**To do**
State how many lines below hold the word "move". Give that number and no other text.

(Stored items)

————

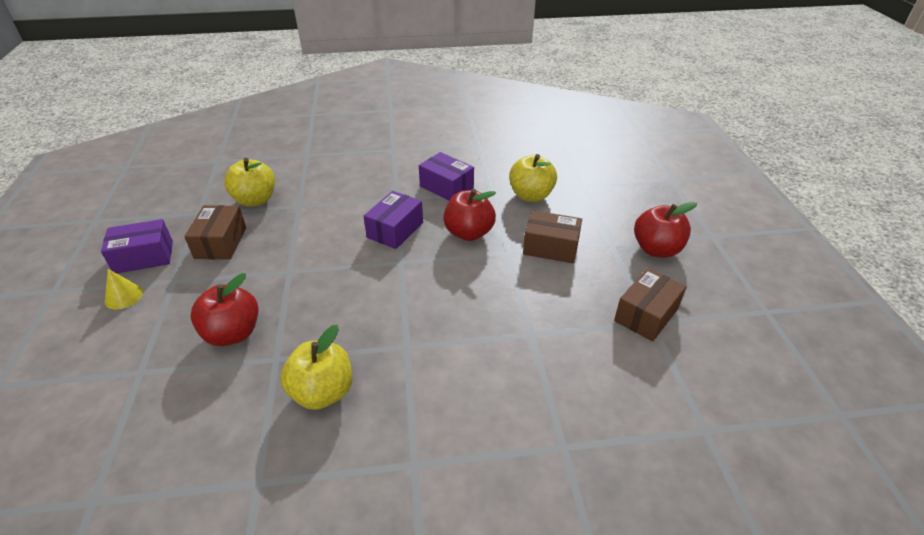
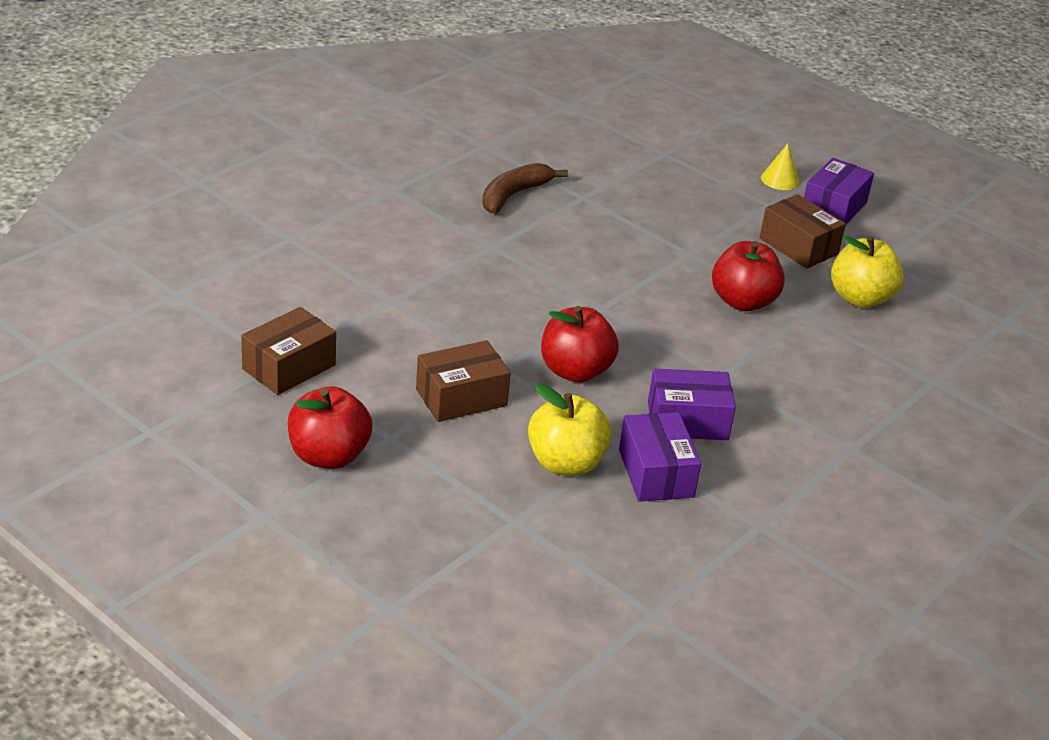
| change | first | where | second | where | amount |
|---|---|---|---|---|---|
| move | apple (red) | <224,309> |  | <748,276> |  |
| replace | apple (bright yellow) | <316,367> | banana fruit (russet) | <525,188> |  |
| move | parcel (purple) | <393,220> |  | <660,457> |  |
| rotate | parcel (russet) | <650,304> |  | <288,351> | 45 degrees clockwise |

————

**Solved problem**
2